**EXERCISE PROMPT:** Using the entries below, copy exactly each line from the line with "(335, 160) = (478, 279): none -> green apple" up to and including the line with "(815, 404) = (650, 373): yellow phone -> none", with every picture left out.
----
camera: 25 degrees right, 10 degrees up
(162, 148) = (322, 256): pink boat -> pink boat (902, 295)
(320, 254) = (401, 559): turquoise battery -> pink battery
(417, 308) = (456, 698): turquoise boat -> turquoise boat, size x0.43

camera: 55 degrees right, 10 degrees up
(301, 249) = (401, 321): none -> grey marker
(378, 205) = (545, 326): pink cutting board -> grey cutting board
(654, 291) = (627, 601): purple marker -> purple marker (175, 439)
----
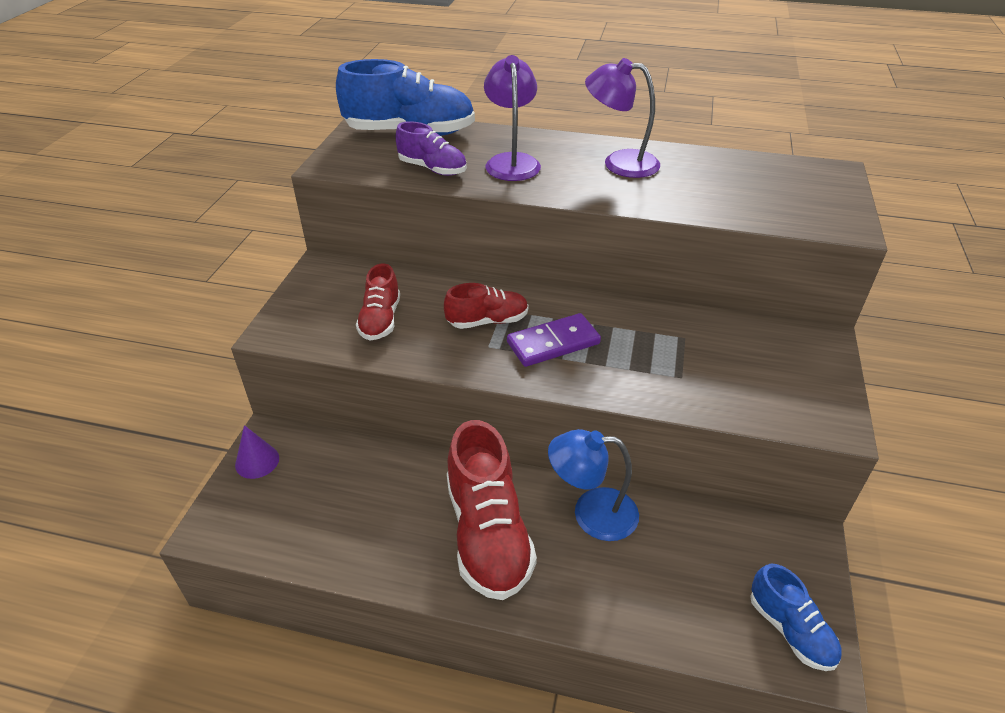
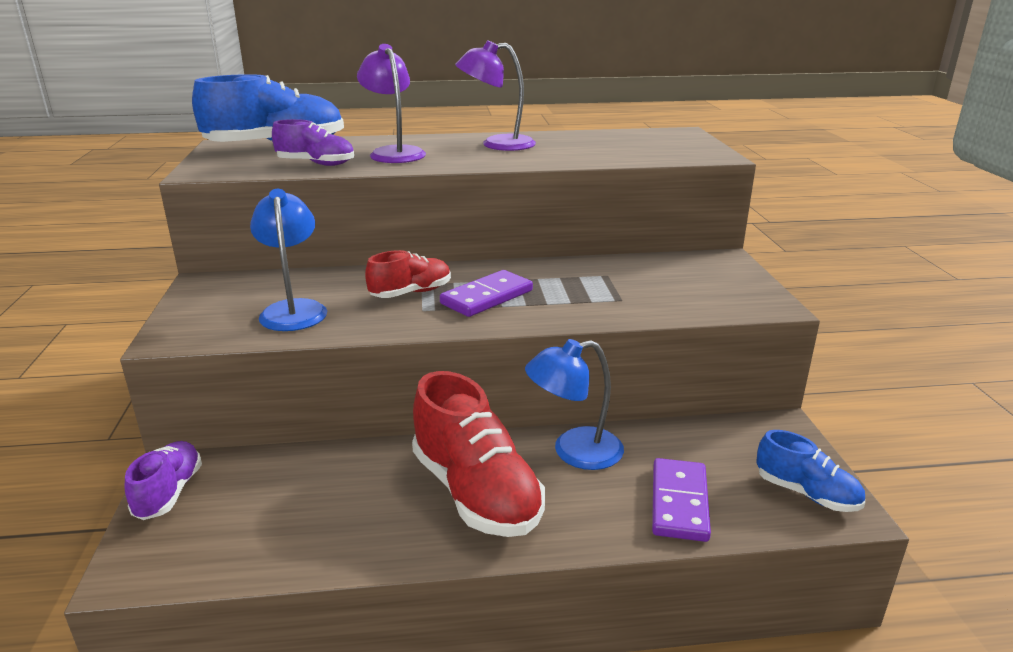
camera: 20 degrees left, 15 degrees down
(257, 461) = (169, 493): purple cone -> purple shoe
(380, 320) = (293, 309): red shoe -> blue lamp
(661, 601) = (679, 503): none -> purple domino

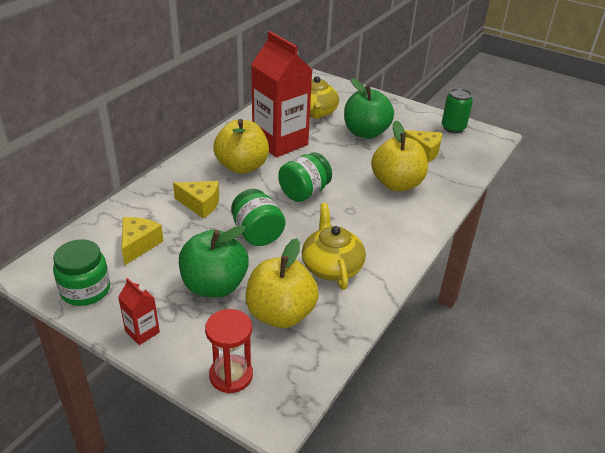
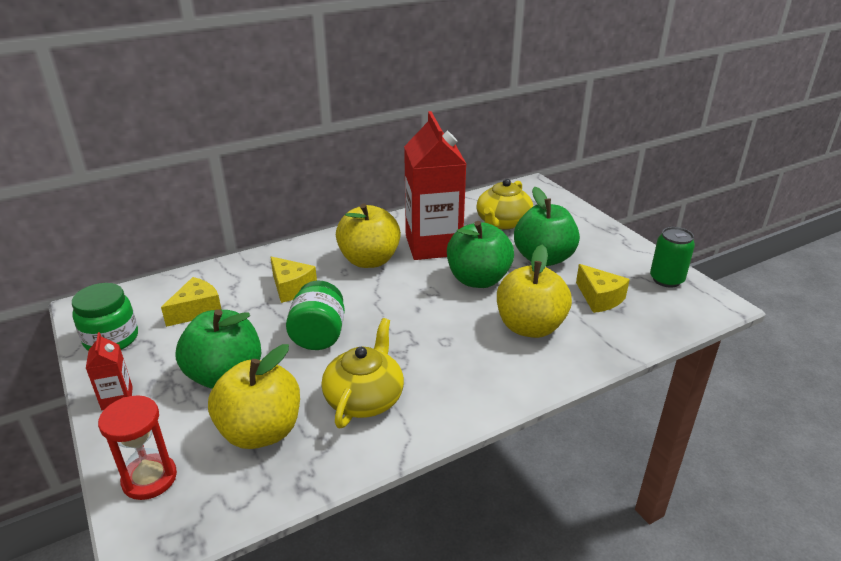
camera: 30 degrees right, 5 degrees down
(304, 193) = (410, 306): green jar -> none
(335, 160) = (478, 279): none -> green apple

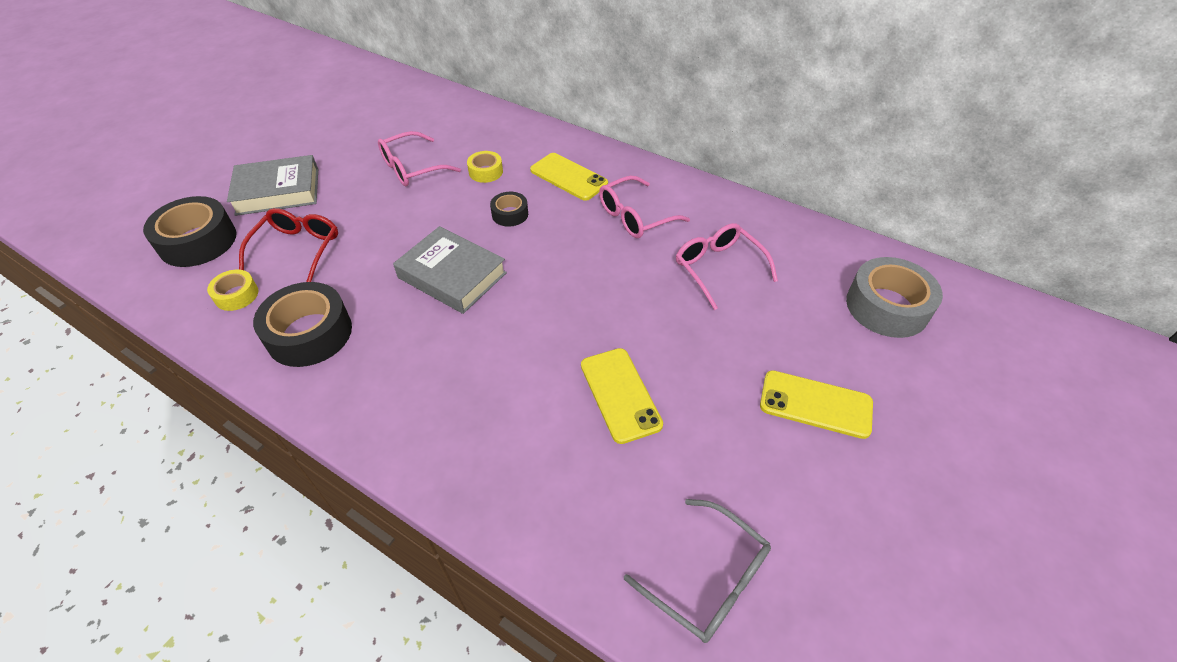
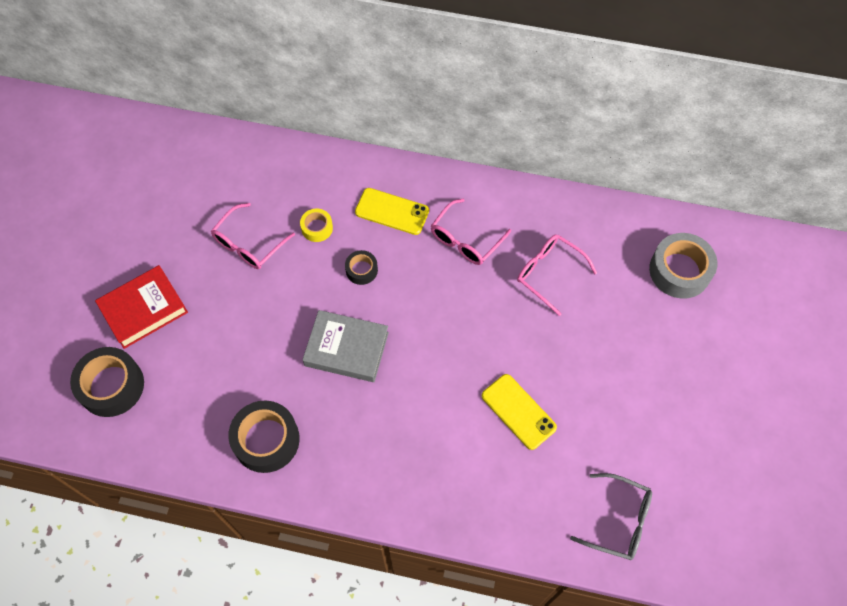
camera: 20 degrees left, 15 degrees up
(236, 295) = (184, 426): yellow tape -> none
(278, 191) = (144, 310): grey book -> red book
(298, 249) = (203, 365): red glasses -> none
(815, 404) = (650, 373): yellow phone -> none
----
**WRITTEN RESPONSE:**
(335, 160) = (478, 279): none -> green apple

camera: 20 degrees left, 15 degrees up
(236, 295) = (184, 426): yellow tape -> none
(278, 191) = (144, 310): grey book -> red book
(298, 249) = (203, 365): red glasses -> none
(815, 404) = (650, 373): yellow phone -> none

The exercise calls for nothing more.